**** SUPPLIED DATA

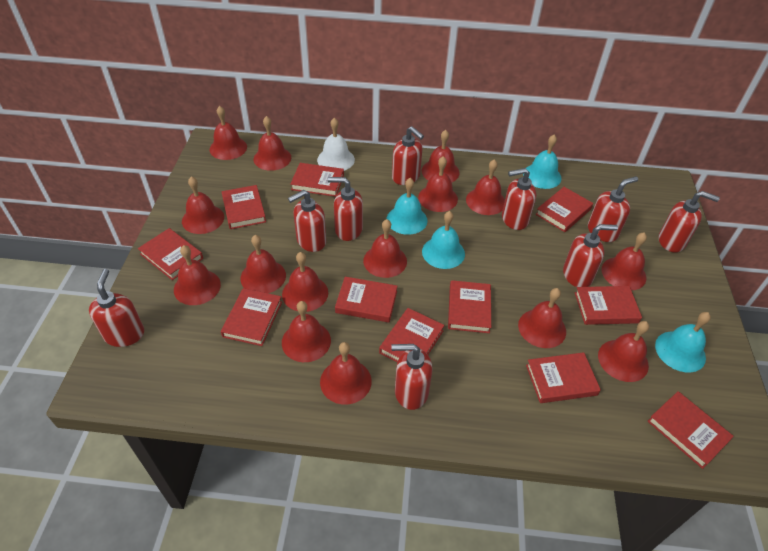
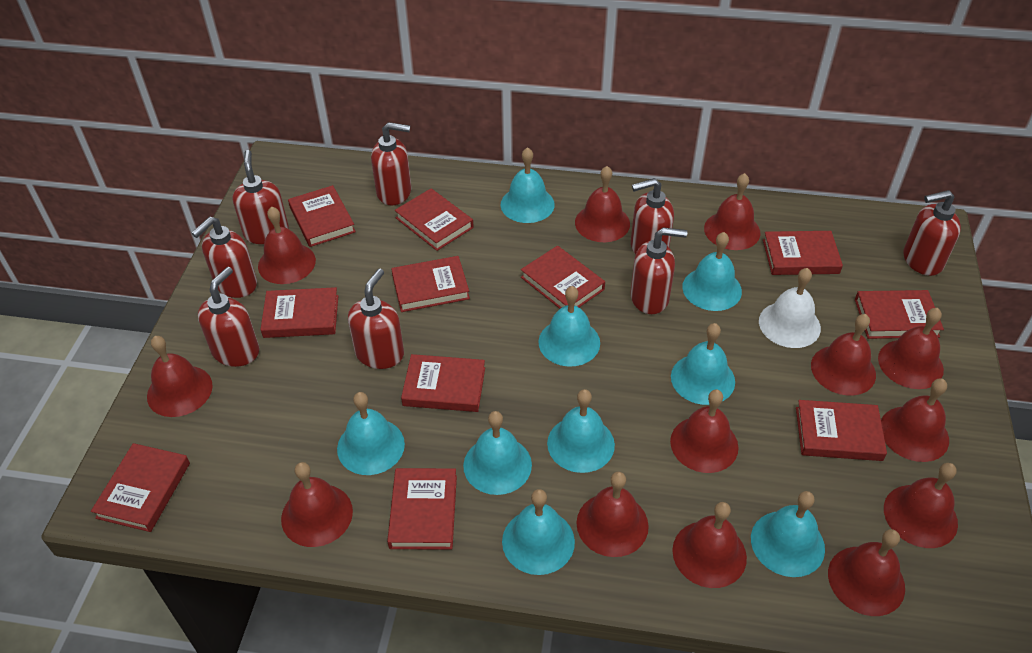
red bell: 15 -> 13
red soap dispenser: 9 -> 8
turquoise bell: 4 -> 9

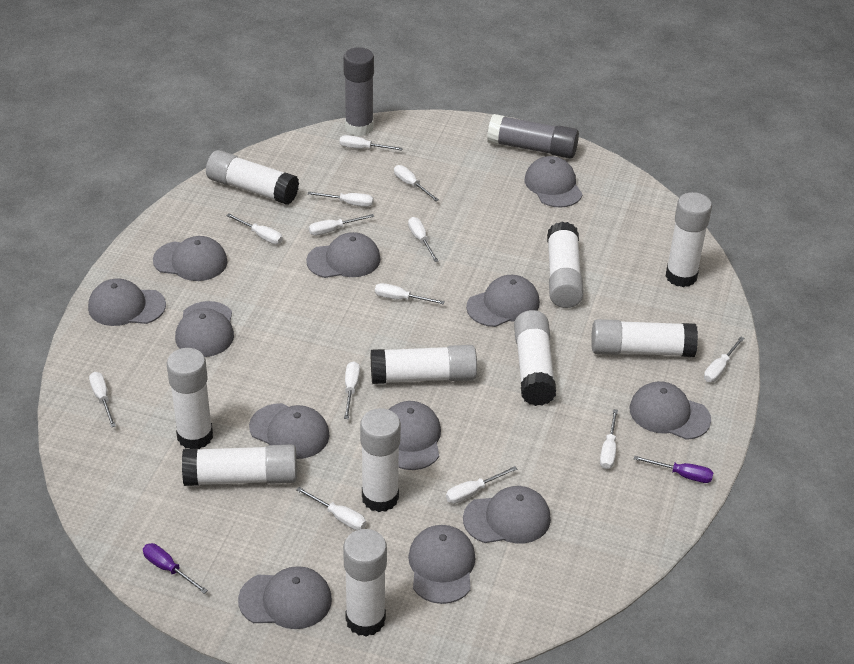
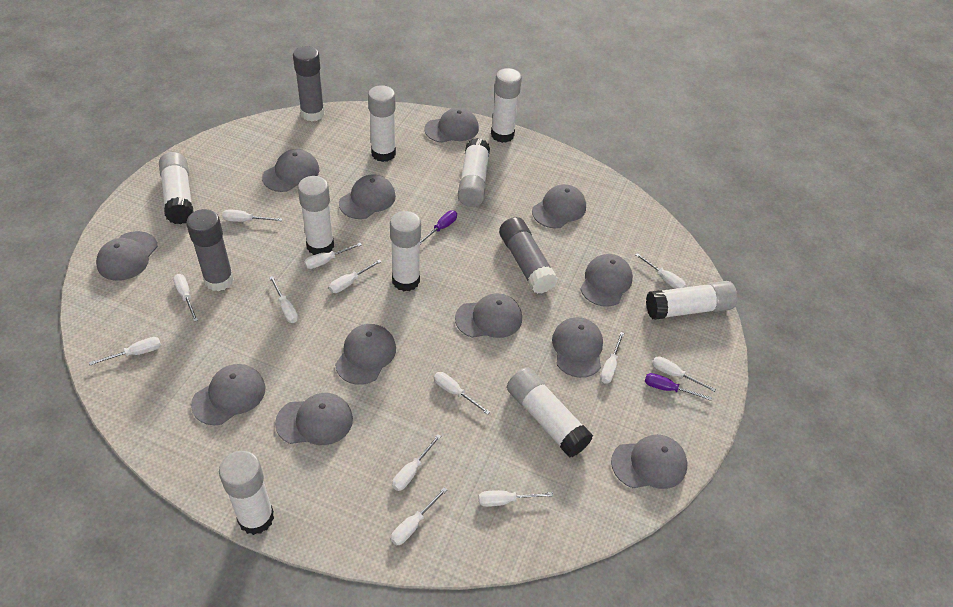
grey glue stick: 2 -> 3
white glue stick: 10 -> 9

********

- REQUIREMENT -
Write out the data again word for word, minus any images.

- RESULT FOR THIS TASK -
red bell: 15 -> 13
red soap dispenser: 9 -> 8
turquoise bell: 4 -> 9

grey glue stick: 2 -> 3
white glue stick: 10 -> 9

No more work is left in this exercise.